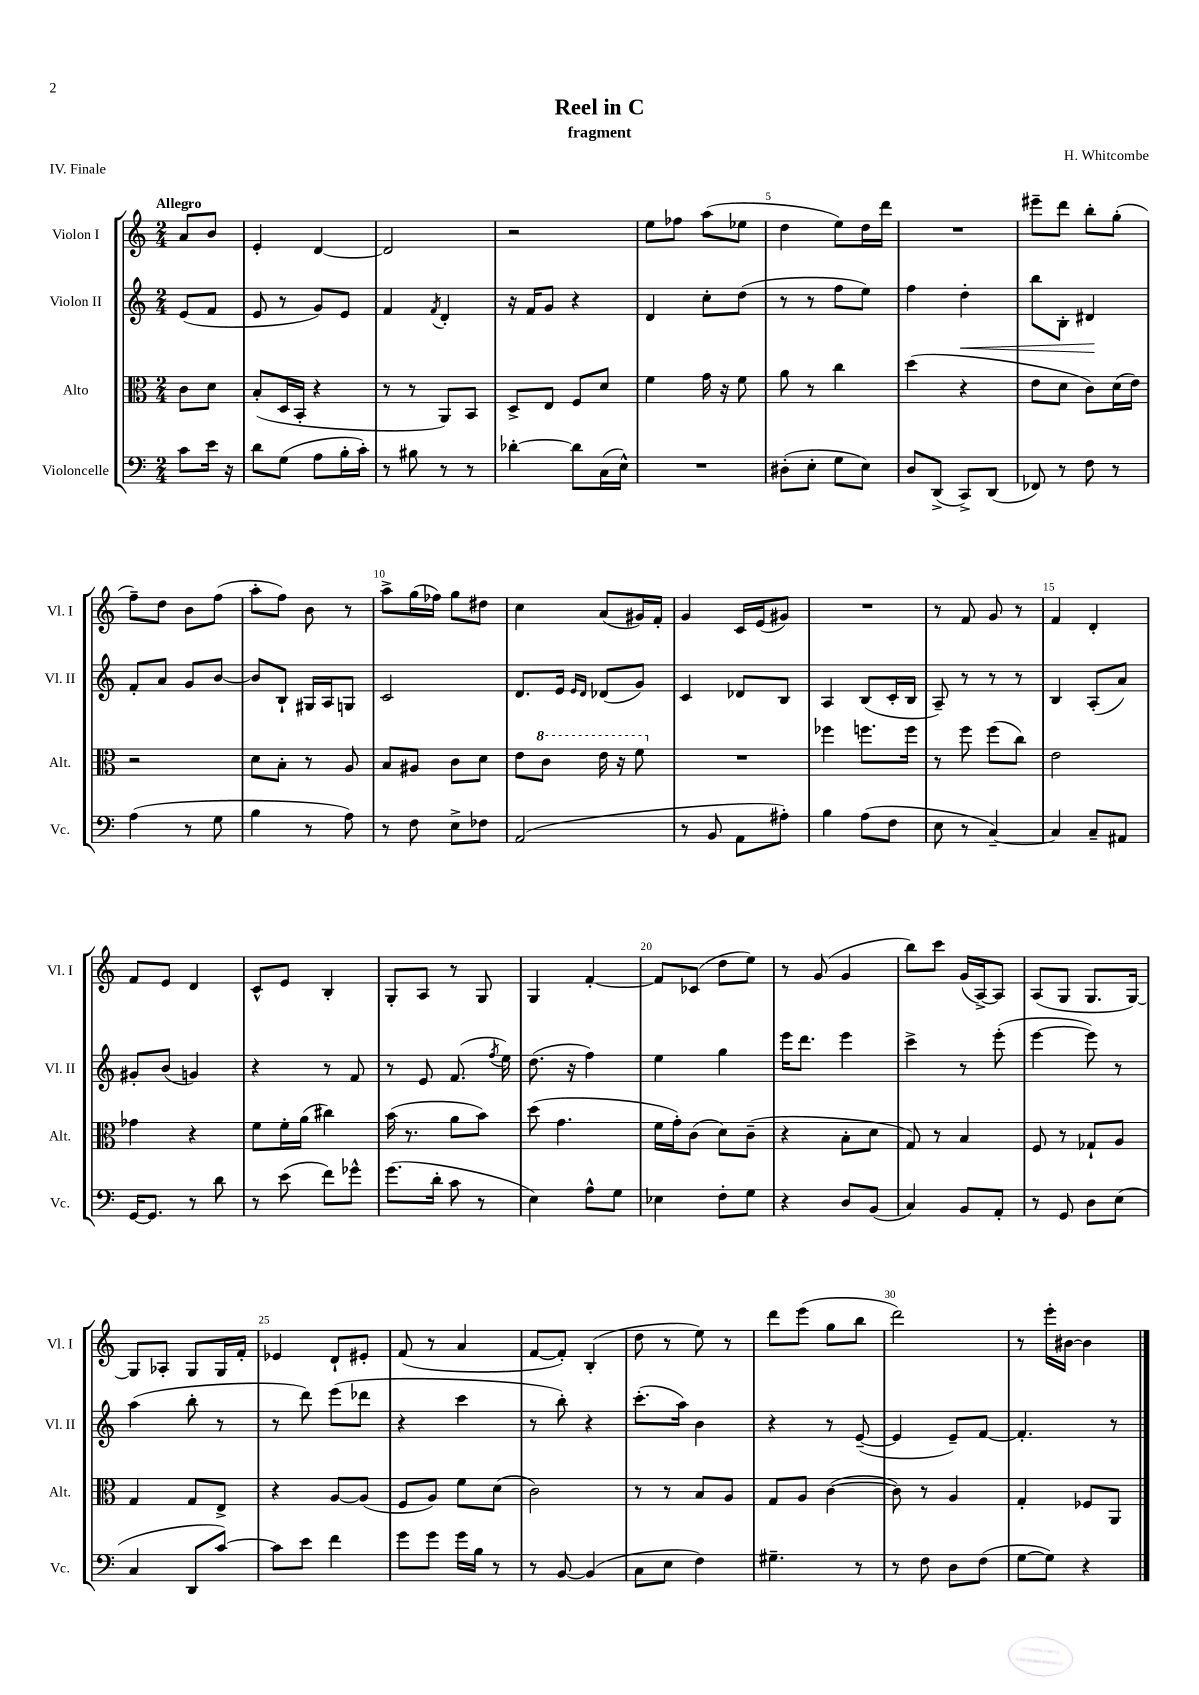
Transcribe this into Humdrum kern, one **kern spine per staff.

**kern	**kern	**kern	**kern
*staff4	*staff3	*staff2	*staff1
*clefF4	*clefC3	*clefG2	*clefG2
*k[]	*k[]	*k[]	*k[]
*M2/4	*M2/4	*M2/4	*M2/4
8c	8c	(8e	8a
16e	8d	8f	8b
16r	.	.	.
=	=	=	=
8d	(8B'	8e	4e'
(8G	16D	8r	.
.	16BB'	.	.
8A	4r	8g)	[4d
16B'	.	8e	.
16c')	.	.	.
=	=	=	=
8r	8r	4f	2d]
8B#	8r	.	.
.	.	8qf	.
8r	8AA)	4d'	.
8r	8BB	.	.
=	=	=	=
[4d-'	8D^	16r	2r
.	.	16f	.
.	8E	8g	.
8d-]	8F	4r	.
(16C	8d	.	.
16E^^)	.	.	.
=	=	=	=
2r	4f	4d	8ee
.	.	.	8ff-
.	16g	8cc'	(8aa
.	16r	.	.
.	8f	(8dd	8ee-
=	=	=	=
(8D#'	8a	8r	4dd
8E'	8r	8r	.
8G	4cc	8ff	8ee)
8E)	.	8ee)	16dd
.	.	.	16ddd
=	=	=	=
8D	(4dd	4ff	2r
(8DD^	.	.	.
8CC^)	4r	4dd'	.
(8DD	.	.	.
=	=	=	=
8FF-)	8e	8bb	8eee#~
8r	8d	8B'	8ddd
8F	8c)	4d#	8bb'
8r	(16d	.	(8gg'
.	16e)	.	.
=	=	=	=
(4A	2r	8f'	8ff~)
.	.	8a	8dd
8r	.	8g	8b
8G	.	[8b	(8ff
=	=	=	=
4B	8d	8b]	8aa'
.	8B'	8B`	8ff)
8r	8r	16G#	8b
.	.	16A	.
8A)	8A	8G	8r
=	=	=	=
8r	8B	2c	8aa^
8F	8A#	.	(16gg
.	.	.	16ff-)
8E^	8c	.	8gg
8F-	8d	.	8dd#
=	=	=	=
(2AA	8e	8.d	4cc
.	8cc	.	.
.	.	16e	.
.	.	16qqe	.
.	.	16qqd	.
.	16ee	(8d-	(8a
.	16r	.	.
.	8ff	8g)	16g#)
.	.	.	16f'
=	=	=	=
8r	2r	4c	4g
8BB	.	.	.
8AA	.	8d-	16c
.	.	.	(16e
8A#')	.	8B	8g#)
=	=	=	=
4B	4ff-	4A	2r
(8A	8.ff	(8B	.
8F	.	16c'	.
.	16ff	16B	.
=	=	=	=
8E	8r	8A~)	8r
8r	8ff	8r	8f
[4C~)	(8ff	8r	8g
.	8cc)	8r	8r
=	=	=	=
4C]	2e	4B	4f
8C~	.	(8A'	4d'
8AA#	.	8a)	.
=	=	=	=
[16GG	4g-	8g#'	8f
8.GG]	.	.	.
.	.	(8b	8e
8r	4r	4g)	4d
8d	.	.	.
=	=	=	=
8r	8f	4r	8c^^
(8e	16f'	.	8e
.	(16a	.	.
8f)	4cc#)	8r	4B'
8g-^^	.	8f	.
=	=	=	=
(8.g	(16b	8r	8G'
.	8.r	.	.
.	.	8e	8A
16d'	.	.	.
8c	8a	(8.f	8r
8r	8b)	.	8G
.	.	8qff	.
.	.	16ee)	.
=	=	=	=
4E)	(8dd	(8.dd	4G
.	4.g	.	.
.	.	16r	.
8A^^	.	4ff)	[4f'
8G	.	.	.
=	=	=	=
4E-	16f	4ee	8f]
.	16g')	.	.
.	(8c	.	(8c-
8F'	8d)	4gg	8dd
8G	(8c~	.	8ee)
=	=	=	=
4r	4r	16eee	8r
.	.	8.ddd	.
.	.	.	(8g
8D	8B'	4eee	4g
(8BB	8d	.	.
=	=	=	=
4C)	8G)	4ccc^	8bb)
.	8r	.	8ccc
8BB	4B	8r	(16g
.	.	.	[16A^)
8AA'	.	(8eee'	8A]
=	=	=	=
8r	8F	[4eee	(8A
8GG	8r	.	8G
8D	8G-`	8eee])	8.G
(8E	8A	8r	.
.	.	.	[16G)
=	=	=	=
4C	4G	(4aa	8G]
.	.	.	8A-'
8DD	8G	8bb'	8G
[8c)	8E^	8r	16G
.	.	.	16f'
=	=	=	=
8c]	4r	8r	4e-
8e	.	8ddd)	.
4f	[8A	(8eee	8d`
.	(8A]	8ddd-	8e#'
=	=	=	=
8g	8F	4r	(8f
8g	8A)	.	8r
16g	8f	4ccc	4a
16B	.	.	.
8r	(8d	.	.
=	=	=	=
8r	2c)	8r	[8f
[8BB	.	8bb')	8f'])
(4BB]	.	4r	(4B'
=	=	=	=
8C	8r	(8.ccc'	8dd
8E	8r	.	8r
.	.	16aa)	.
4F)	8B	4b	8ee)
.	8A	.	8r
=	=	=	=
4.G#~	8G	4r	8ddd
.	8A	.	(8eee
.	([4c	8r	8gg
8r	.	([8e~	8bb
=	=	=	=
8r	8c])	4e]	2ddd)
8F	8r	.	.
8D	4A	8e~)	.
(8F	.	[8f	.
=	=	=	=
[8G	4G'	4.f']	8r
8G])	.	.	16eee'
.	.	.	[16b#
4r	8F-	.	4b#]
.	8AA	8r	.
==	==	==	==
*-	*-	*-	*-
* * *
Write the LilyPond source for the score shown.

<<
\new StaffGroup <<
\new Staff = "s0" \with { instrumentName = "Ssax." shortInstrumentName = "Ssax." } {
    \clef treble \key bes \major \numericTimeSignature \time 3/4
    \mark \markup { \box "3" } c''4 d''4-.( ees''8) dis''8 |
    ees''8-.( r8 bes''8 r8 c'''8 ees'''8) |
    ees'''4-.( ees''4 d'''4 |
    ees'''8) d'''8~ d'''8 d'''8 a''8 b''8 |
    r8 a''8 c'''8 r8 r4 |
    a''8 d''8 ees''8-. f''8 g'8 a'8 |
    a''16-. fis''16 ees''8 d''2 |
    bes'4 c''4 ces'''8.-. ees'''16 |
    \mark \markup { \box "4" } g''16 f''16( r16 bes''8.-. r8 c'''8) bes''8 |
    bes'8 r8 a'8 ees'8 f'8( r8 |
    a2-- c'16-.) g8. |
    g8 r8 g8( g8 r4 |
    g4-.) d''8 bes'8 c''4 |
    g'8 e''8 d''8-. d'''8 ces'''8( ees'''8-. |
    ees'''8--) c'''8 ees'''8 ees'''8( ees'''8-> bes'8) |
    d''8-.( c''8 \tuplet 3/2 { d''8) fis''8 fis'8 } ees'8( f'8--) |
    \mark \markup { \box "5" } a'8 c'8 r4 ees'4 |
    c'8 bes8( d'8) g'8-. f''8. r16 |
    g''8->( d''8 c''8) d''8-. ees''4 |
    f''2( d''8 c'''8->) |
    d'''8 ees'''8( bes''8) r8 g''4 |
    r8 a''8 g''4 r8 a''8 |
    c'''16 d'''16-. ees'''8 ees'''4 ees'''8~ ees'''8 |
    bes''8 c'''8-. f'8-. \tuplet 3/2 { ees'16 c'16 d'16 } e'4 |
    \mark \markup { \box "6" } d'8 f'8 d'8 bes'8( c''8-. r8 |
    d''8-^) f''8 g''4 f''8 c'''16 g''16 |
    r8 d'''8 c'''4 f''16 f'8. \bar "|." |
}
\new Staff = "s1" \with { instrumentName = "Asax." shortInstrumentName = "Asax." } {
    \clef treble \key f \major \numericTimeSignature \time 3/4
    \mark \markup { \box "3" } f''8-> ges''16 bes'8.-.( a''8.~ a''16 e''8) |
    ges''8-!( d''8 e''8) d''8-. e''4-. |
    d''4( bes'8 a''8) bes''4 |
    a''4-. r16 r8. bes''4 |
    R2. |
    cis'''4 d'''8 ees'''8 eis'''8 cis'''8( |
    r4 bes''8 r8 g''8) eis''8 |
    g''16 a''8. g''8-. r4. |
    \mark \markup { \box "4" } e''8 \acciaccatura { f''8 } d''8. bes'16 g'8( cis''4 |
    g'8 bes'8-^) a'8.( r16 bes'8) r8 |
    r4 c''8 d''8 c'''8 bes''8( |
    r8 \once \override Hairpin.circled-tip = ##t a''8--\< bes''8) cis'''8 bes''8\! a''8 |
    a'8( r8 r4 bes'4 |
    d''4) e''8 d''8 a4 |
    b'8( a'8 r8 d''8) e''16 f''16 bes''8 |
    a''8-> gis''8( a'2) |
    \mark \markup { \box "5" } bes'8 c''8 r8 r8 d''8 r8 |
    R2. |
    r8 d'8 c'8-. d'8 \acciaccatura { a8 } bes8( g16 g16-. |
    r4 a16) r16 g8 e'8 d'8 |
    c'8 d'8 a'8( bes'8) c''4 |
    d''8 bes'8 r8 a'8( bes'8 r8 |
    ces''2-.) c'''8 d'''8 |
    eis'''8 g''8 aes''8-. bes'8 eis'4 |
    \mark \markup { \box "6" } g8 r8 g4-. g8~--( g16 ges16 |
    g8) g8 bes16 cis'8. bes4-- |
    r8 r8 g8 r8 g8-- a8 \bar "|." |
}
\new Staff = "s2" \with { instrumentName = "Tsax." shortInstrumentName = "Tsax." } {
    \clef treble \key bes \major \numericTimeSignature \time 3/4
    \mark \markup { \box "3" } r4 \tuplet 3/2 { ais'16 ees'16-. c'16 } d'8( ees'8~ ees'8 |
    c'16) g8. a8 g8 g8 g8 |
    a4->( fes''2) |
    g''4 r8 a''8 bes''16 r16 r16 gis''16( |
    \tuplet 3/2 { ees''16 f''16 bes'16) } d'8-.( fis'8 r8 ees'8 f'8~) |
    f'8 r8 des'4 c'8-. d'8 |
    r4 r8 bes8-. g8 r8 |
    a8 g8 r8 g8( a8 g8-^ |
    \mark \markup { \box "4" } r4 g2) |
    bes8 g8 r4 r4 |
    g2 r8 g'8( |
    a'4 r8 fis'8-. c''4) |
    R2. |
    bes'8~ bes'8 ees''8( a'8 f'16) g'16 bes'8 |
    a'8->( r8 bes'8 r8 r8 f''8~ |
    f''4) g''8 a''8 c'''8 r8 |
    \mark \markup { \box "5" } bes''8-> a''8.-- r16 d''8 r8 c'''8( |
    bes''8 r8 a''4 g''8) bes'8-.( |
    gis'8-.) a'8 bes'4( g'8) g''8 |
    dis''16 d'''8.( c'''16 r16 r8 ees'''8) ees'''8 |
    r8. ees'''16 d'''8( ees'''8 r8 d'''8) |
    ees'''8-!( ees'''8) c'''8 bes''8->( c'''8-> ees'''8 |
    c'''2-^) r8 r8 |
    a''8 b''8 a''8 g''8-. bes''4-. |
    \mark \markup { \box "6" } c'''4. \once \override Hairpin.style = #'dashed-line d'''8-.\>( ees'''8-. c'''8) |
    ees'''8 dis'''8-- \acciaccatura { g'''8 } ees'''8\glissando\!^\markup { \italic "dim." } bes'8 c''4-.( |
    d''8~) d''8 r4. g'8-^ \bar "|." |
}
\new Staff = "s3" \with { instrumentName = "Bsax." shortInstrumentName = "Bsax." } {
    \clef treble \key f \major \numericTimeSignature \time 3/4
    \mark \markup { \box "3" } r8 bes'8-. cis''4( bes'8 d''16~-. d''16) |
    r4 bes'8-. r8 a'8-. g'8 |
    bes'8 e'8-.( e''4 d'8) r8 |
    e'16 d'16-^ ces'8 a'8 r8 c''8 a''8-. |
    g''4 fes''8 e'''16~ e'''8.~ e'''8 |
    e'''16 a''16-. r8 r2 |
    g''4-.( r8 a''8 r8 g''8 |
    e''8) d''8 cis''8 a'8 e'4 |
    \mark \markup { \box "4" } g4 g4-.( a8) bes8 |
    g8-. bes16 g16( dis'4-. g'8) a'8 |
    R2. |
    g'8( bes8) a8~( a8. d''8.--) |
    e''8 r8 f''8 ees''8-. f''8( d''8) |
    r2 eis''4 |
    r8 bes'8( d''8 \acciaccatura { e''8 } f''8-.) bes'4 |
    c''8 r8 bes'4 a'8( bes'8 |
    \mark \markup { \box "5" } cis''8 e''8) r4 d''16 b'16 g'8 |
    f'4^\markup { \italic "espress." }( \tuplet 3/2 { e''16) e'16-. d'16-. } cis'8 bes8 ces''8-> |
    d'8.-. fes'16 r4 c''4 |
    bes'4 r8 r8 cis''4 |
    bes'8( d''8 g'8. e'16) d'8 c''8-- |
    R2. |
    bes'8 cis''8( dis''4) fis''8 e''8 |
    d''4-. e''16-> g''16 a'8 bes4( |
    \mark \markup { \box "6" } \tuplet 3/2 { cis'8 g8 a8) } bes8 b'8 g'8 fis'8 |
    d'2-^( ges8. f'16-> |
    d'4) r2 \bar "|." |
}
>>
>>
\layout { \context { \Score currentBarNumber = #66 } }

> **DIRECTION**:
Return each line from the records above that contains the string "once".

> **EXERCISE OUTPUT**:
    r8 \once \override Hairpin.circled-tip = ##t a''8--\< bes''8) cis'''8 bes''8\! a''8 |
    \mark \markup { \box "6" } c'''4. \once \override Hairpin.style = #'dashed-line d'''8-.\>( ees'''8-. c'''8) |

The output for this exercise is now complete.